#### [EXERCISE OBJECTIVE]
When you copy the records that follow, please keep every word exactly as it is and leave out the pictures.

(Scene change data)

***

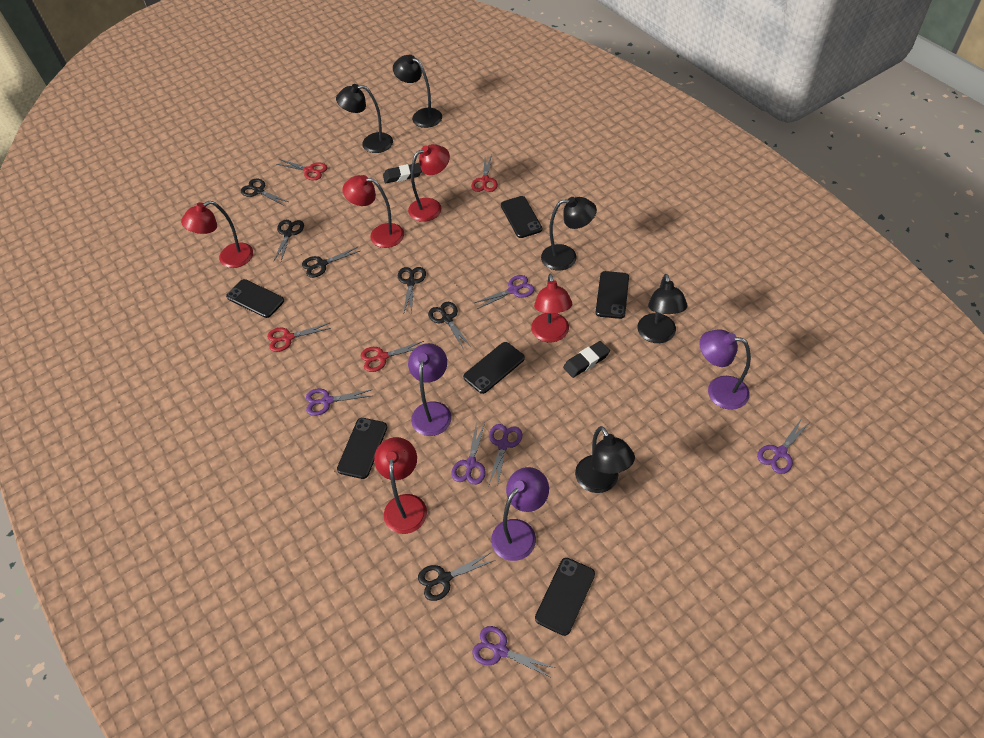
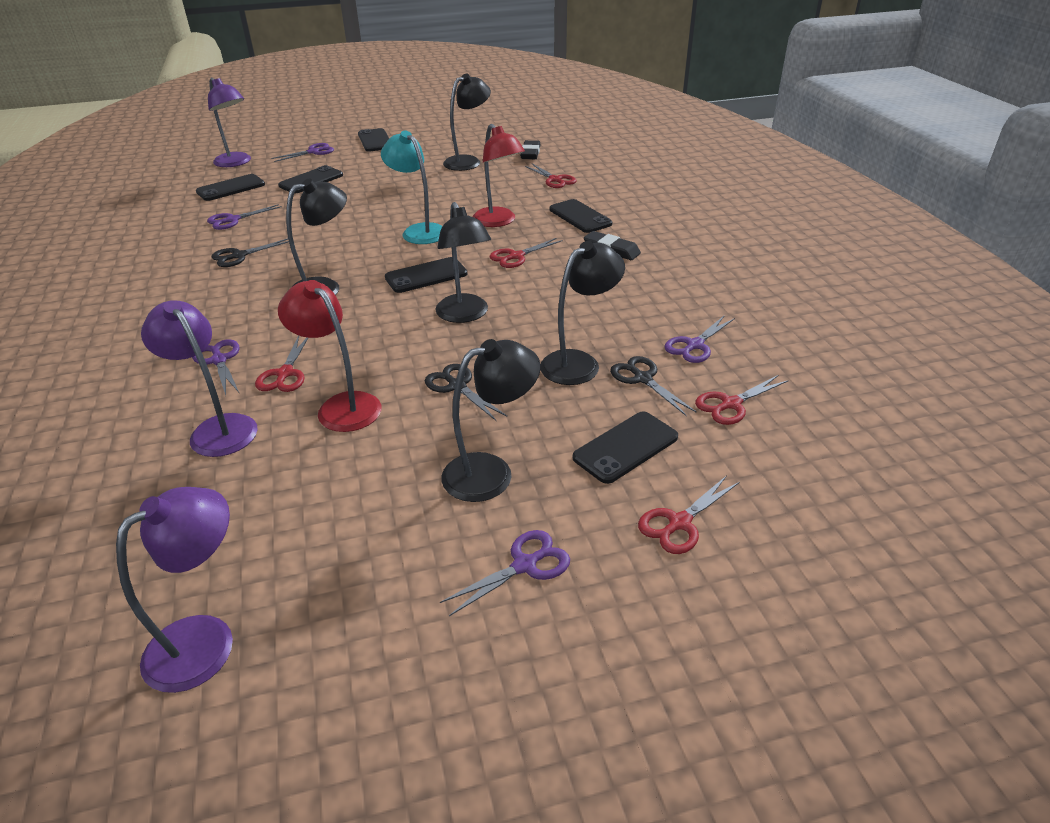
black scissors: 6 -> 3
purple scissors: 6 -> 5
red lamp: 5 -> 2
red scissors: 4 -> 5
turquoise lamp: 0 -> 1

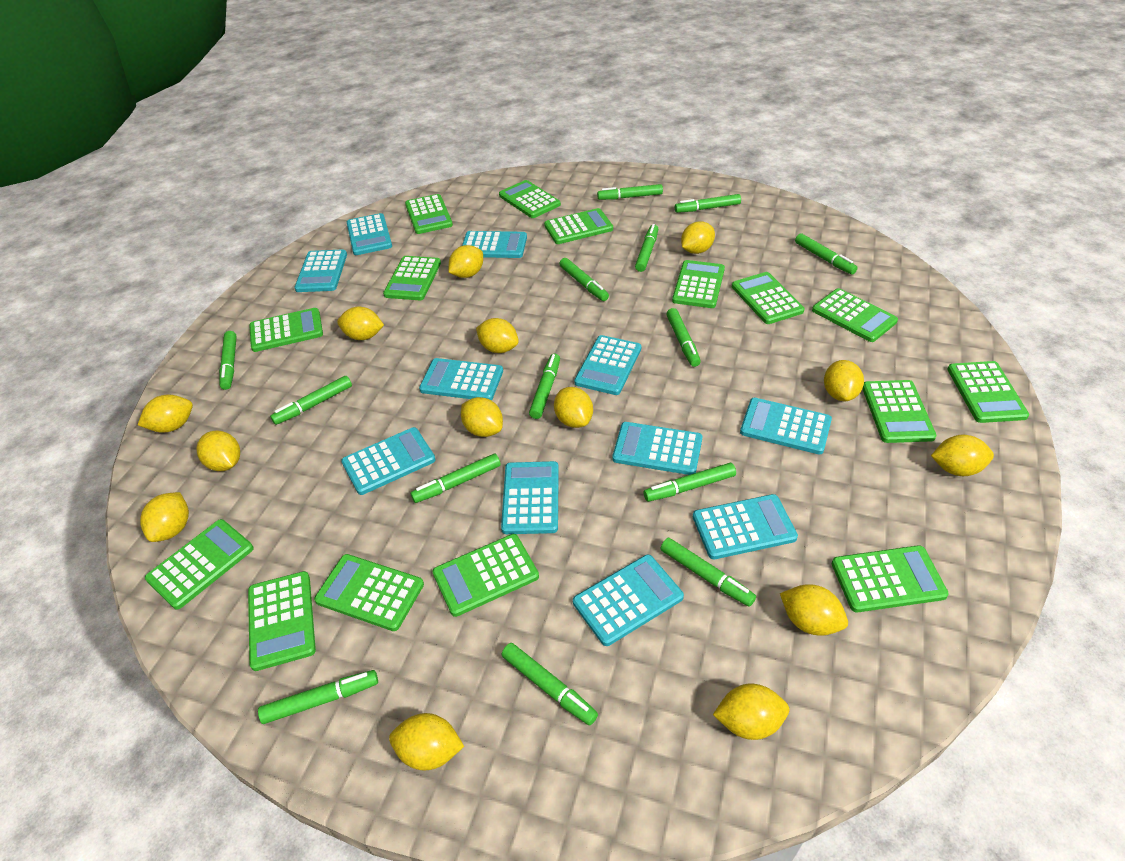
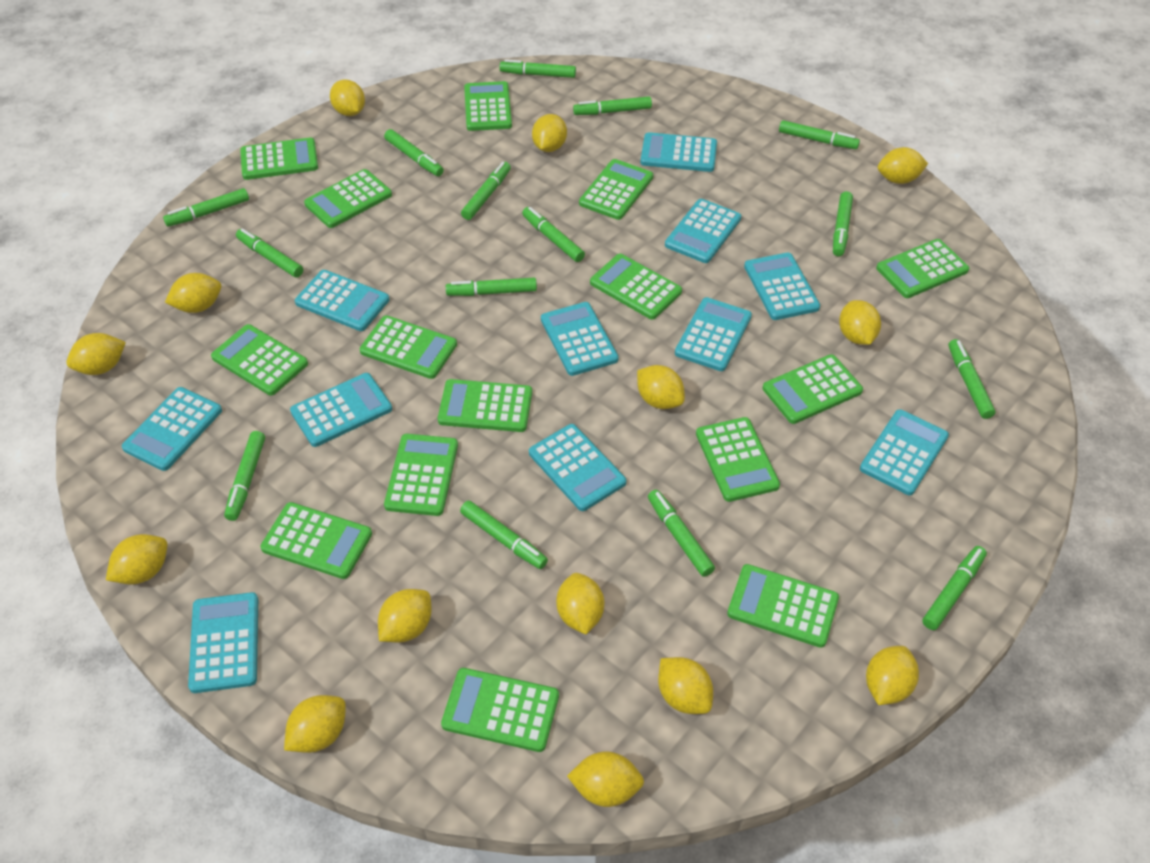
green marker: 14 -> 15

***

#### [SOLUTION TO THE EXERCISE]
black scissors: 6 -> 3
purple scissors: 6 -> 5
red lamp: 5 -> 2
red scissors: 4 -> 5
turquoise lamp: 0 -> 1

green marker: 14 -> 15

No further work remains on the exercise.